:: The task ::
Find the lines below holding the word "degrees" and copy each of them.

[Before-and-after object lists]
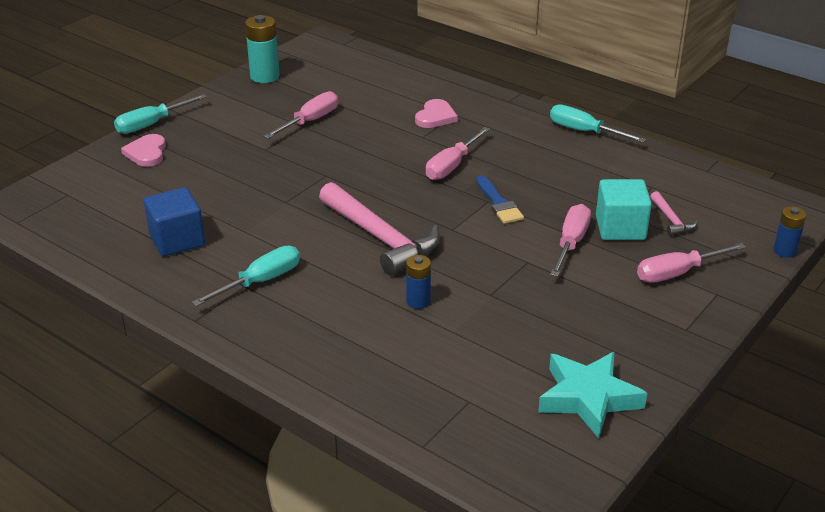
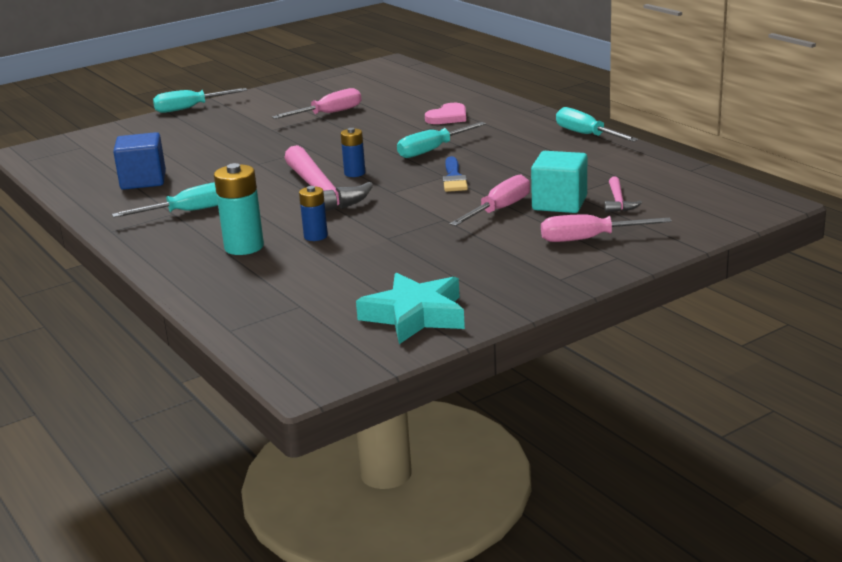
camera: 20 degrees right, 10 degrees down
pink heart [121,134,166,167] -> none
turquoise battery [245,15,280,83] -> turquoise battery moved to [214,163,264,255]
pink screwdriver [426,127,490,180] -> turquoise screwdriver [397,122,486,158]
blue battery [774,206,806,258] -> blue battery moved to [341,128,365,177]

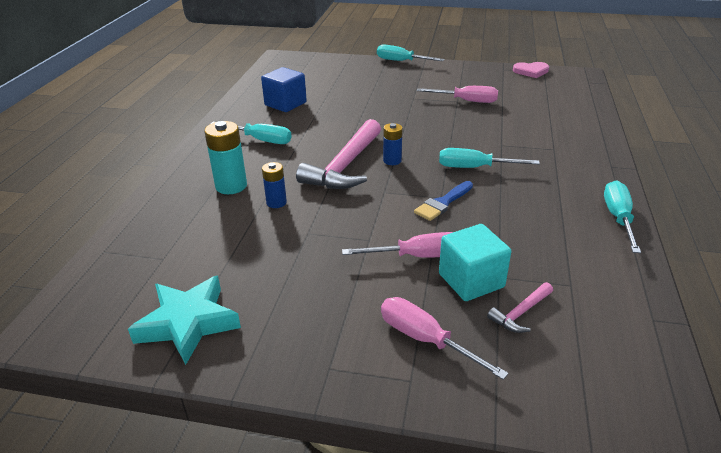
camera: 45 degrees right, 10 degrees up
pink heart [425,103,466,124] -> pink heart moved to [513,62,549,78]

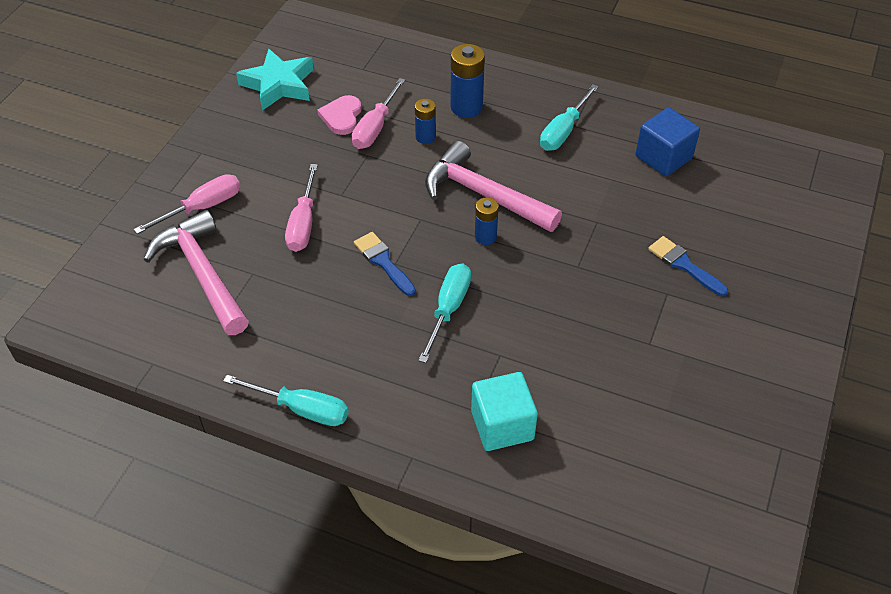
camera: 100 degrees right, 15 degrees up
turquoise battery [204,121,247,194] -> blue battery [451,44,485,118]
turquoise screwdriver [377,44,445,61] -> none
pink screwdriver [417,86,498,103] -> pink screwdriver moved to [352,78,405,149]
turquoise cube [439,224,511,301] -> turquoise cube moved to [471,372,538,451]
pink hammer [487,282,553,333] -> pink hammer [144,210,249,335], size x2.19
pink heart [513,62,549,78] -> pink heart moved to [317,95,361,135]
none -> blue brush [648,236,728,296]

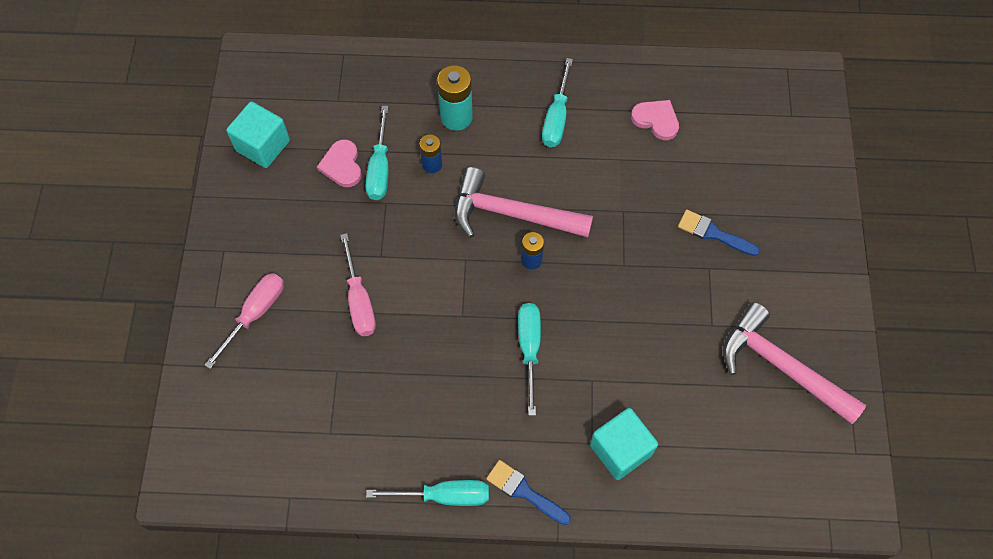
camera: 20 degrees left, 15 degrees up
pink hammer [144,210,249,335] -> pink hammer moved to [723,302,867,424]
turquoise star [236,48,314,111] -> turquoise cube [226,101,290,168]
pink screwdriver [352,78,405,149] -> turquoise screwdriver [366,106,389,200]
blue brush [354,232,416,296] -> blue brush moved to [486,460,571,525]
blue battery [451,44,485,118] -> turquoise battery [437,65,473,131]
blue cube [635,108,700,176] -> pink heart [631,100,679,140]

:: Response to this task ::
camera: 20 degrees right, 10 degrees down
camera: 45 degrees right, 10 degrees up
camera: 100 degrees right, 15 degrees up
camera: 20 degrees left, 15 degrees up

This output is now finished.